Start of Input for this task
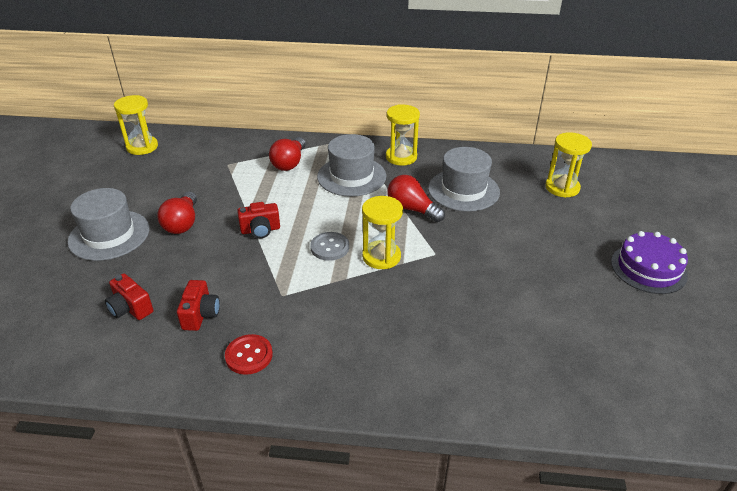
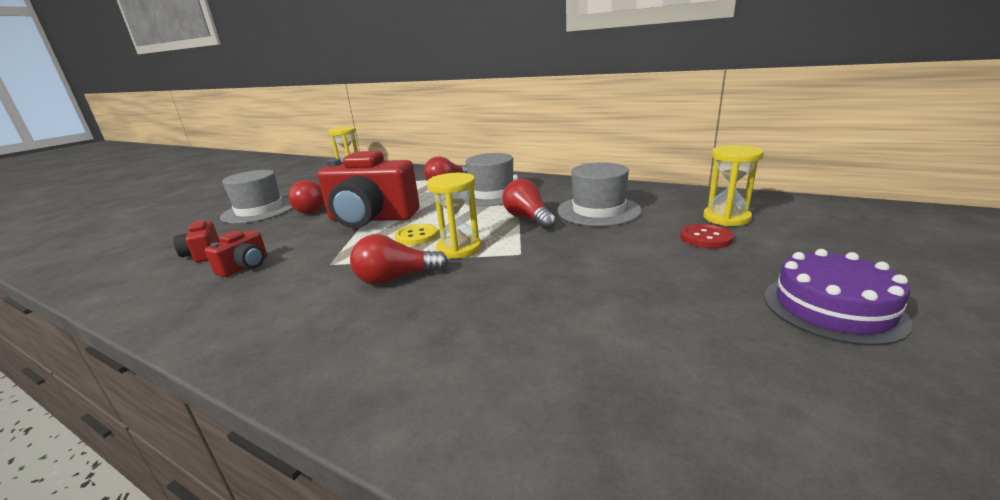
camera: 25 degrees right, 15 degrees down
(249, 355) = (236, 305): red button -> red button (706, 238)
(260, 230) = (371, 219): red camera -> red camera, size x2.23
(330, 247) = (416, 236): grey button -> yellow button
(358, 299) = (396, 278): none -> red light bulb
(401, 157) = (552, 186): yellow hourglass -> none

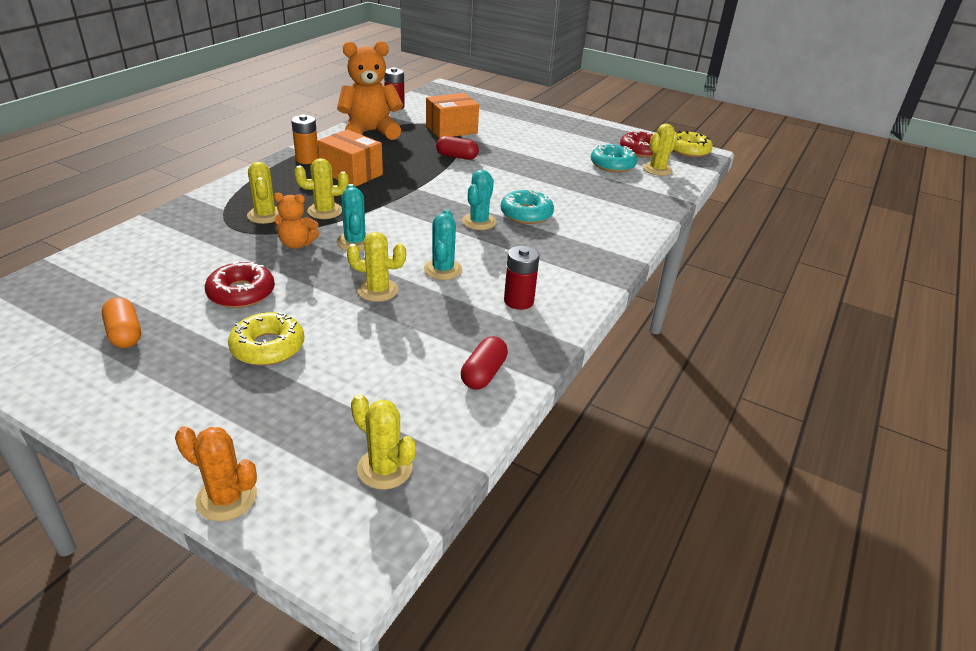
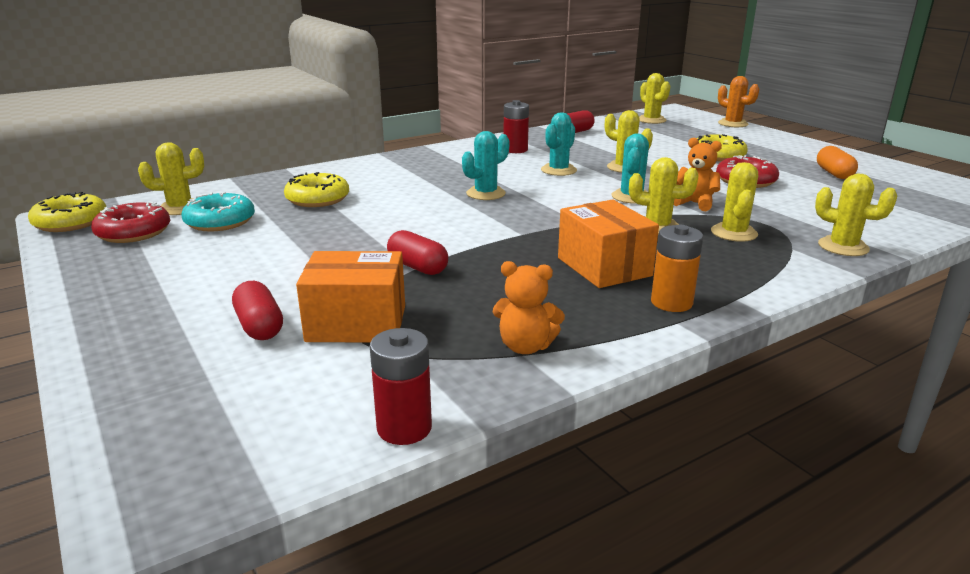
camera: 150 degrees left, 10 degrees down
(183, 216) = (843, 247): none -> yellow cactus
(370, 132) = (525, 346): orange teddy bear -> orange teddy bear, size x0.51
(489, 123) = (259, 326): none -> red capsule
(526, 214) = (425, 192): turquoise donut -> none
(591, 192) = (317, 199): none -> yellow donut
End of Input for this task
Exercise brief:
The response must consist of the entries above exactly as they stand, minus any pictures.

Response area:
camera: 25 degrees right, 15 degrees down
(249, 355) = (236, 305): red button -> red button (706, 238)
(260, 230) = (371, 219): red camera -> red camera, size x2.23
(330, 247) = (416, 236): grey button -> yellow button
(358, 299) = (396, 278): none -> red light bulb
(401, 157) = (552, 186): yellow hourglass -> none

camera: 150 degrees left, 10 degrees down
(183, 216) = (843, 247): none -> yellow cactus
(370, 132) = (525, 346): orange teddy bear -> orange teddy bear, size x0.51
(489, 123) = (259, 326): none -> red capsule
(526, 214) = (425, 192): turquoise donut -> none
(591, 192) = (317, 199): none -> yellow donut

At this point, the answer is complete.